§ **Material for the task**

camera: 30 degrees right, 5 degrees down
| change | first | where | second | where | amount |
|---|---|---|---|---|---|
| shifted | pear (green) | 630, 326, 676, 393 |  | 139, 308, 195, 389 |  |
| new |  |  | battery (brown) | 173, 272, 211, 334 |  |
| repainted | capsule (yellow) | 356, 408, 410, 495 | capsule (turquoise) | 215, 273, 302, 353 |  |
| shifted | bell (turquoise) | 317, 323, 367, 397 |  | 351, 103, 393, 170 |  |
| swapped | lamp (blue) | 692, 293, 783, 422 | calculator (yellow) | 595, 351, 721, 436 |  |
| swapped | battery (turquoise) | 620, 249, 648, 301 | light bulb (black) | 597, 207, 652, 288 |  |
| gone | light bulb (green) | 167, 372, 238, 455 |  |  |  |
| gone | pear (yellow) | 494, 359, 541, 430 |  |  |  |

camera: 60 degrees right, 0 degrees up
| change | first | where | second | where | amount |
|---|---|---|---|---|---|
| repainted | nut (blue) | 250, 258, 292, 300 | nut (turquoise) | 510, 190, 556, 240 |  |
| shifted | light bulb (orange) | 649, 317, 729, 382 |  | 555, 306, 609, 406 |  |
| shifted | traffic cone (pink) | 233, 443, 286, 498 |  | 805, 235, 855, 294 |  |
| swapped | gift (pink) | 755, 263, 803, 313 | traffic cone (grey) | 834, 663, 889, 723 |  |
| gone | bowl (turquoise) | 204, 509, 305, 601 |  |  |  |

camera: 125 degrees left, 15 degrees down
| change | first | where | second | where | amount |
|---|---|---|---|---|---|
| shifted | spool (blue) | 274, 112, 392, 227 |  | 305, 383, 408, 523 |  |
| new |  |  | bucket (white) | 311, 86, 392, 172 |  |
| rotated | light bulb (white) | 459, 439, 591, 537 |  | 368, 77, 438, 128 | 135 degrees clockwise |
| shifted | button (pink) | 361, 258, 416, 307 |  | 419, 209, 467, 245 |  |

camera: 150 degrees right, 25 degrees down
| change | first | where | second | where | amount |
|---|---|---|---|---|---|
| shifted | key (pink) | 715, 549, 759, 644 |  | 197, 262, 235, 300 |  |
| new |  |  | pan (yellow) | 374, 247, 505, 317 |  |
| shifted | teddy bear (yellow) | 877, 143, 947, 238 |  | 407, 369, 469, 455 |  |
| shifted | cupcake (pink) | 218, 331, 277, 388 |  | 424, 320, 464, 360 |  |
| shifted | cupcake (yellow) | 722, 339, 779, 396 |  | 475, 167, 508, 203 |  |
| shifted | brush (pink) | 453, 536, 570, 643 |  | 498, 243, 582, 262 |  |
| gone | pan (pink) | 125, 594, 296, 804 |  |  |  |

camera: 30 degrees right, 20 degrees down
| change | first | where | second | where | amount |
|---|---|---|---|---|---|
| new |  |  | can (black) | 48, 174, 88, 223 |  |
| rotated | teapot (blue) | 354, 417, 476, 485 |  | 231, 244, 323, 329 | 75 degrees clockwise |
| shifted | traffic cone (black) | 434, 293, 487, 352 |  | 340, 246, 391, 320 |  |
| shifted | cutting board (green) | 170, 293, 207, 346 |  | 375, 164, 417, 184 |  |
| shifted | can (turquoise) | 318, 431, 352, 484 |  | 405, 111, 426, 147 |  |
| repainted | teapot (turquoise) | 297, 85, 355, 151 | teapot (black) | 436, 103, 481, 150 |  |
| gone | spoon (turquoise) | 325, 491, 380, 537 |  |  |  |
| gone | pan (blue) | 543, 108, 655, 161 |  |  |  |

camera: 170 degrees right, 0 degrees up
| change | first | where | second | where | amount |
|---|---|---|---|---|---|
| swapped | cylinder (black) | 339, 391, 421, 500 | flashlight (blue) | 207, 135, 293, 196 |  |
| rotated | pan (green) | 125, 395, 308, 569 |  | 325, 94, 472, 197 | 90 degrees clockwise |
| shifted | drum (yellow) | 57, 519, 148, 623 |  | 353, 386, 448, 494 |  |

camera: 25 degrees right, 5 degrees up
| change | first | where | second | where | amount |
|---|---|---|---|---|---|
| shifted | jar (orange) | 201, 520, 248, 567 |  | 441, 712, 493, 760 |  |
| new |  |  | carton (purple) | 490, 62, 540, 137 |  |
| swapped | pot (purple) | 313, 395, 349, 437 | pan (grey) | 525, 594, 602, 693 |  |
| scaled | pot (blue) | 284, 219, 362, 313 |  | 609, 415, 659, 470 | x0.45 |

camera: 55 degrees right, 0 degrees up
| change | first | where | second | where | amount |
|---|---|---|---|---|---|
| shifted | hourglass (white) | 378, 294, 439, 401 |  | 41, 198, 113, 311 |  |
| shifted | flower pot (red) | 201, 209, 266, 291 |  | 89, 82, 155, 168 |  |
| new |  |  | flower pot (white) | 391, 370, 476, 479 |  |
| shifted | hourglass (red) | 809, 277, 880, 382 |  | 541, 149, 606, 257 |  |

§ **Problem**
Show all of the lines above in which "battery" is present.

§ **Written answer**
| new |  |  | battery (brown) | 173, 272, 211, 334 |  |
| swapped | battery (turquoise) | 620, 249, 648, 301 | light bulb (black) | 597, 207, 652, 288 |  |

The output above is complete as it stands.